-- Supplied data follows --
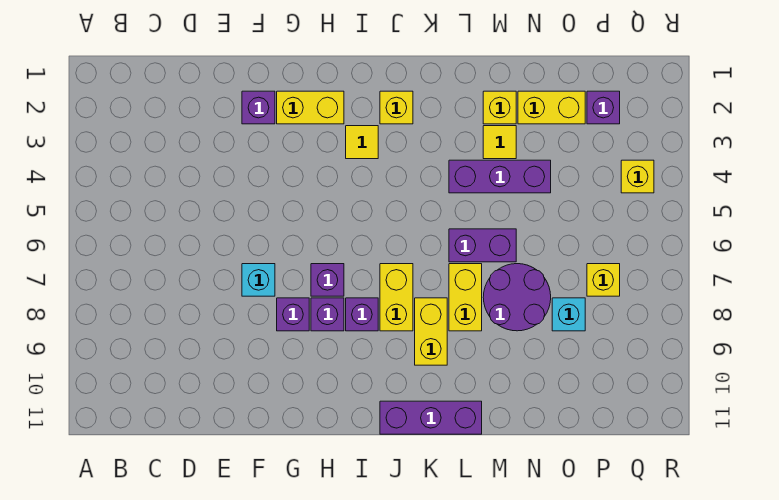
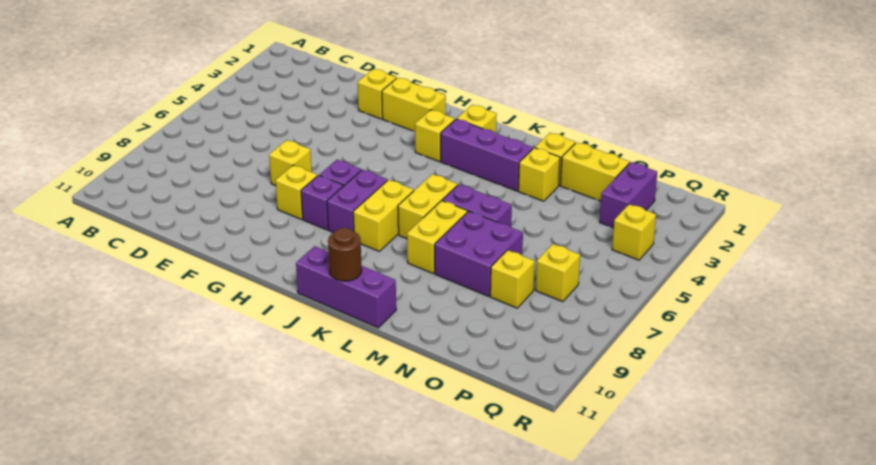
purple brick F2 level 1 -> yellow brick F2 level 1
cyan brick F7 level 1 -> yellow brick F7 level 1
purple brick G8 level 1 -> yellow brick G8 level 1
yellow tile I3 level 1 -> yellow brick I3 level 1
purple brick I8 level 1 -> purple brick I7:I8 level 1
yellow brick K8:K9 level 1 -> yellow brick K6:K7 level 1
none -> brown round brick K11 level 2
purple brick L4:N4 level 1 -> purple brick J3:L3 level 1
yellow tile M3 level 1 -> yellow brick M3 level 1
purple round brick M7:N8 level 1 -> purple brick M7:N8 level 1
cyan brick O8 level 1 -> yellow brick O8 level 1
purple brick P2 level 1 -> purple brick P2:P3 level 1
-- Supplied data concluded --
* Work request
Among the lines of the data above, find those with the word "tile" and show them.

* Your solution
yellow tile I3 level 1 -> yellow brick I3 level 1
yellow tile M3 level 1 -> yellow brick M3 level 1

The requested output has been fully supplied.